Dataset items:
· · · ·

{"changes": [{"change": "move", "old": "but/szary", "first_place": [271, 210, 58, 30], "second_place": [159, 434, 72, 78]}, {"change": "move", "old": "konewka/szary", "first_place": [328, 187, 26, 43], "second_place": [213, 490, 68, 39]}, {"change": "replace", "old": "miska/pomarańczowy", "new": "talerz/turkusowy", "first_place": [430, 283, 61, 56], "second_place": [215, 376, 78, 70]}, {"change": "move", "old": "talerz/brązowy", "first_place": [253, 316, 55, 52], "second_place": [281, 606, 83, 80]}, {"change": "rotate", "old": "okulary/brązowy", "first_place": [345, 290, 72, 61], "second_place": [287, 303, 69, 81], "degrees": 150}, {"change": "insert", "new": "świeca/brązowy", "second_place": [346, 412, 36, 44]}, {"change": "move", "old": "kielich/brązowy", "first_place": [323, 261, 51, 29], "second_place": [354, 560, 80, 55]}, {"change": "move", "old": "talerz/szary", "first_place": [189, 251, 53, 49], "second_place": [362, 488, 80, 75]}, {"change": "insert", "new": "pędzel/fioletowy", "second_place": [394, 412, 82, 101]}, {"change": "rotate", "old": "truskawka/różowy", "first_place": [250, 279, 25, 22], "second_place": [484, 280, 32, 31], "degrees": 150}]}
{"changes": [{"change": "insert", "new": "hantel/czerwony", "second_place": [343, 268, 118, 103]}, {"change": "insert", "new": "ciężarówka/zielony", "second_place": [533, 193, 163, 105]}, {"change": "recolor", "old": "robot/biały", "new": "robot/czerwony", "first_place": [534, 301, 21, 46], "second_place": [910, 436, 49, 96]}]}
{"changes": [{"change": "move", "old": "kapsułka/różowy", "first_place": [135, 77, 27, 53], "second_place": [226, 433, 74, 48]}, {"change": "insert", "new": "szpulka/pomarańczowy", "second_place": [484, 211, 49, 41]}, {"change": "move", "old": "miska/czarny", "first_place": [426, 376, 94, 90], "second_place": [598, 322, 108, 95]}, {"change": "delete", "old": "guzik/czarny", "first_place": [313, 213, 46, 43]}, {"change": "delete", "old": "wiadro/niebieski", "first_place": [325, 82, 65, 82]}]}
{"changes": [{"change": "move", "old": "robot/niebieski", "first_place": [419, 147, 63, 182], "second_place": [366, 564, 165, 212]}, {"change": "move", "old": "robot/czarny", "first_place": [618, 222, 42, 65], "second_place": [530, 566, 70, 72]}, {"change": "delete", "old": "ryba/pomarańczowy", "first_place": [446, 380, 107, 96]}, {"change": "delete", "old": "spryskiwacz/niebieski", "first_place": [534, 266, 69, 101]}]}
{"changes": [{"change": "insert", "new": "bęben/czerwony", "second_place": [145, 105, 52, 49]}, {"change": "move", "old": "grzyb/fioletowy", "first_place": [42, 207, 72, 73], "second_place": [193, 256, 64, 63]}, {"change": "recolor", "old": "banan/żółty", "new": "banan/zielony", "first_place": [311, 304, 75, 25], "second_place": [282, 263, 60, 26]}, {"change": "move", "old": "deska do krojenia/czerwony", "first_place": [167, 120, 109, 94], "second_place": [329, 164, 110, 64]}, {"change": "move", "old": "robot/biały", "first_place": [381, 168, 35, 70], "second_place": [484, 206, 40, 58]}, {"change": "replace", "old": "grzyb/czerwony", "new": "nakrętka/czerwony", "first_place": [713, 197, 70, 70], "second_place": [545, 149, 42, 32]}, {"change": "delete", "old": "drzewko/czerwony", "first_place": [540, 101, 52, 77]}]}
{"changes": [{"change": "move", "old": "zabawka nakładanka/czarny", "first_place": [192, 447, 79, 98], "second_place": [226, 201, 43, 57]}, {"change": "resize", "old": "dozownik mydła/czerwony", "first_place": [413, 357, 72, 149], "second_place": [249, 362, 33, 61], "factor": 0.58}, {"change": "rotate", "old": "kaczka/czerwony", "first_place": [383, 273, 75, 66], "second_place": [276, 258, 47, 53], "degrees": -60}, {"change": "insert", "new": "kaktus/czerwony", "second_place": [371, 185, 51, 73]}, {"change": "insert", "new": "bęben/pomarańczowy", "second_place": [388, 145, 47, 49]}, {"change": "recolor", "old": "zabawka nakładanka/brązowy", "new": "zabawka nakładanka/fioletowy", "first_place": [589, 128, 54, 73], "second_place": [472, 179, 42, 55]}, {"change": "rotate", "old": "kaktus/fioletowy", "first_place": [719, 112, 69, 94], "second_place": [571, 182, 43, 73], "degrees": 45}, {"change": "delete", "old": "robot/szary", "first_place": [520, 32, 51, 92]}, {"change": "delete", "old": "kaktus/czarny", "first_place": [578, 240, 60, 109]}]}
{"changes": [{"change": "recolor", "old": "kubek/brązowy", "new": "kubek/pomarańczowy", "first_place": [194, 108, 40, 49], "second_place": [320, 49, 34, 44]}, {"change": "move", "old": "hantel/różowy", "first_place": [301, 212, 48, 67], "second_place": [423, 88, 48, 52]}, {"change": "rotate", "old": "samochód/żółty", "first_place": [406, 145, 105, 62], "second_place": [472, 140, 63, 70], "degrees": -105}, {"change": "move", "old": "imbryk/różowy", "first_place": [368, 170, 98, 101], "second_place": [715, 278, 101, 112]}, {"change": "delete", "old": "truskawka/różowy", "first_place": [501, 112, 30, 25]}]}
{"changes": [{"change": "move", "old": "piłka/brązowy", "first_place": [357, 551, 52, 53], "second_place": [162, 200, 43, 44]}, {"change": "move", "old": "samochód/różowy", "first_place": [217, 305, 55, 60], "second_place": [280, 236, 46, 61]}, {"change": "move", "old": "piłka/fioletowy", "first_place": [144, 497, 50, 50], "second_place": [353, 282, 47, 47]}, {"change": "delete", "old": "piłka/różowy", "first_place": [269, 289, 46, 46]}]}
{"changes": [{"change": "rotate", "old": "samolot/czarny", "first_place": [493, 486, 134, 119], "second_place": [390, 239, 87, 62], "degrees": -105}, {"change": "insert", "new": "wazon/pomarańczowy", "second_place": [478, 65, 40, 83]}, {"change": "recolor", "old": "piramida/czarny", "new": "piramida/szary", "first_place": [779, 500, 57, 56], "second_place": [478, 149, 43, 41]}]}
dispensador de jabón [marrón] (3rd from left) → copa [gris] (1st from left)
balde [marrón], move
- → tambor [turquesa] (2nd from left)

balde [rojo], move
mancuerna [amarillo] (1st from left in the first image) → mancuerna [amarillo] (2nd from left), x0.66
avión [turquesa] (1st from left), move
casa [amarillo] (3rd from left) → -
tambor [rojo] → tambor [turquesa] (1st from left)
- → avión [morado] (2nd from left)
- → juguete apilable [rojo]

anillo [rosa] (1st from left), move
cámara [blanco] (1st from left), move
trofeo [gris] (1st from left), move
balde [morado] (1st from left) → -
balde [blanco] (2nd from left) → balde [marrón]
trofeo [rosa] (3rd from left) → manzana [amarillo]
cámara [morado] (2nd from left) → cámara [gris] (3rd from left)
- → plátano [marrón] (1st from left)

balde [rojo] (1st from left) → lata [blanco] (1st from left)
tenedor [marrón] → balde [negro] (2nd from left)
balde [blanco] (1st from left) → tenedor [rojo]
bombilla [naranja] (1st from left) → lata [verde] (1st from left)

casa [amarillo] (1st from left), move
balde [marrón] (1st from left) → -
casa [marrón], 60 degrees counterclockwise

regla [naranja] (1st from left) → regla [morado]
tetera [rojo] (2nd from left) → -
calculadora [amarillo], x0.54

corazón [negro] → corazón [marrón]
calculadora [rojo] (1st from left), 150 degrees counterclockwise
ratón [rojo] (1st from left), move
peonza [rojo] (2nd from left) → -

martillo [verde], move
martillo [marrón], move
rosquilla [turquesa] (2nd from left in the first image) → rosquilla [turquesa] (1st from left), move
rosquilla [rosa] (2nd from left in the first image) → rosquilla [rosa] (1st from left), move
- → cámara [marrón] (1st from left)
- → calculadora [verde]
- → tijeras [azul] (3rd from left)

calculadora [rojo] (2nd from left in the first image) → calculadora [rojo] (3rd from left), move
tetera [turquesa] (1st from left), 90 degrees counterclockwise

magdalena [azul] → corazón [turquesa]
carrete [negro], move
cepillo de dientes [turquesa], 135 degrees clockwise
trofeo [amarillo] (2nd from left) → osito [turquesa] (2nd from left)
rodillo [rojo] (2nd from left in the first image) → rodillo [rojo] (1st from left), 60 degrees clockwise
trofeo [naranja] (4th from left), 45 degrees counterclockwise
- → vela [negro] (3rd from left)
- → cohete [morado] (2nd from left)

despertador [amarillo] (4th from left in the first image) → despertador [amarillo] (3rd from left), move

· · · ·

* [What you should do]
Give back precisely the lines above that start at the line containing "dispensador de jabón" and end at the line containing "balde [marrón], move", inclusive. No other lines belong in the output.

* [Solution for this exercise]
dispensador de jabón [marrón] (3rd from left) → copa [gris] (1st from left)
balde [marrón], move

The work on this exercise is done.